Look through the listing and report every line that has "orange" in it.

========================================

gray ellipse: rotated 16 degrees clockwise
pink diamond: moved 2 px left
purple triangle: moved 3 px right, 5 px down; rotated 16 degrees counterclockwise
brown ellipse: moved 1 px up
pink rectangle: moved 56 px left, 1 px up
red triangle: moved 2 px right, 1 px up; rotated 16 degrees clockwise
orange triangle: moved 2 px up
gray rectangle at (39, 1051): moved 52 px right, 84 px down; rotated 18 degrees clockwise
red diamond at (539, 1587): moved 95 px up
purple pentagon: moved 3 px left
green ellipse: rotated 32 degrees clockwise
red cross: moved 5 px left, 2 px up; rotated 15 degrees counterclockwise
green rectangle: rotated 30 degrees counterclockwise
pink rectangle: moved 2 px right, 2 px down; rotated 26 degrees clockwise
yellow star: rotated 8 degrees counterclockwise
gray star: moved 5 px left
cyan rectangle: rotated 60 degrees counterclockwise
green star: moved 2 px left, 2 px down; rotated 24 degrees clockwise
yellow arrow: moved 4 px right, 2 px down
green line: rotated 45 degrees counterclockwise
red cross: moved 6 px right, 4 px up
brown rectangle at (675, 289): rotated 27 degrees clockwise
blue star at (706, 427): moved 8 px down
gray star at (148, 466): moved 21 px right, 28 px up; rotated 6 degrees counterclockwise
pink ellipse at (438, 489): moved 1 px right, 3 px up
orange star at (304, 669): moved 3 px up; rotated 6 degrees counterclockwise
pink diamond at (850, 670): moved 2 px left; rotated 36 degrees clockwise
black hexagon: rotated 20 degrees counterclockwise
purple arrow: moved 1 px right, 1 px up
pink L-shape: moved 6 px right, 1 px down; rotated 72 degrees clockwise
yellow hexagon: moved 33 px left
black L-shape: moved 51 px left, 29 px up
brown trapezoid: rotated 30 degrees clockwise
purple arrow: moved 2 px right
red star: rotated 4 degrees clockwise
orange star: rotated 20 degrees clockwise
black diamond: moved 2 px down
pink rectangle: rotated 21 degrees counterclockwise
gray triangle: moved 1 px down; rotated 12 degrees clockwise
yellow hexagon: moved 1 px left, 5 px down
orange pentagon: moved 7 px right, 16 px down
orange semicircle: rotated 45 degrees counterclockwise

========================================

### OUTPUT OF THE EXERCISE
orange triangle: moved 2 px up
orange star at (304, 669): moved 3 px up; rotated 6 degrees counterclockwise
orange star: rotated 20 degrees clockwise
orange pentagon: moved 7 px right, 16 px down
orange semicircle: rotated 45 degrees counterclockwise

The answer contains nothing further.